— INSTRUCTIONS FOR THE TASK —
Repeat the data verbatim, images excluded.

— PROVIDED MATERIAL —

_ _ _ _

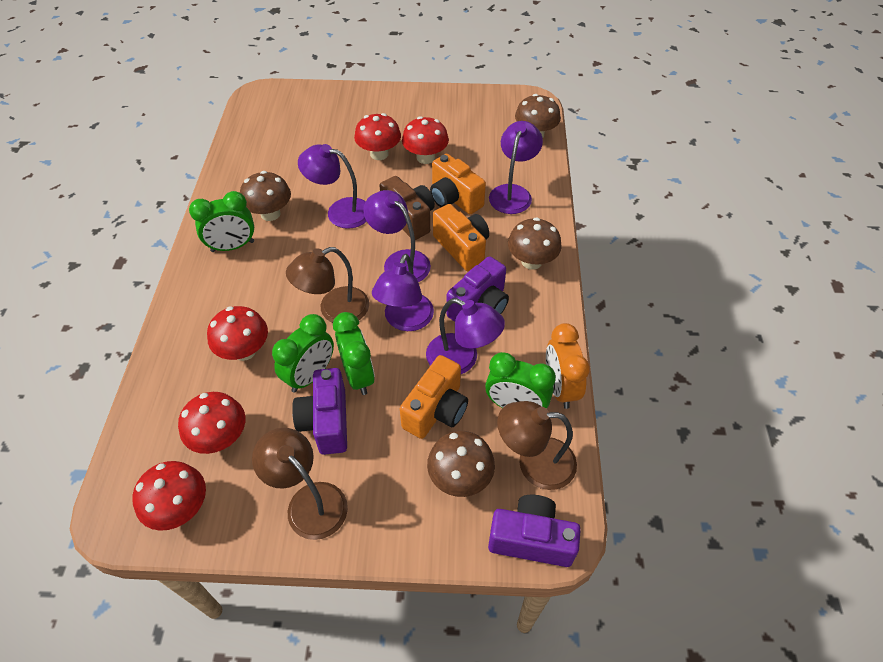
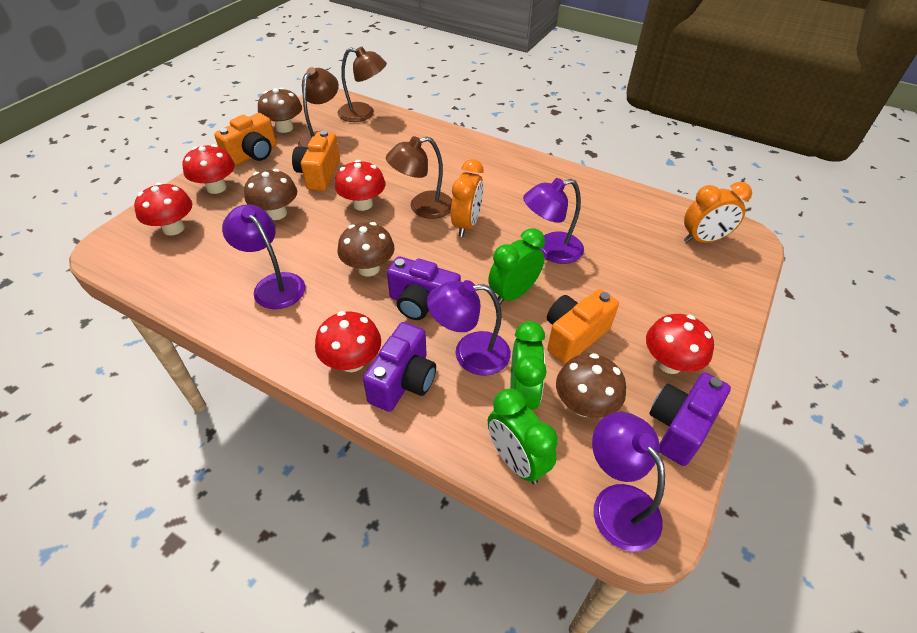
brown camera: 1 -> 0
green clock: 4 -> 3
orange clock: 1 -> 2
purple lamp: 5 -> 4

_ _ _ _

— SOLUTION TO THIS PROBLEM —
brown camera: 1 -> 0
green clock: 4 -> 3
orange clock: 1 -> 2
purple lamp: 5 -> 4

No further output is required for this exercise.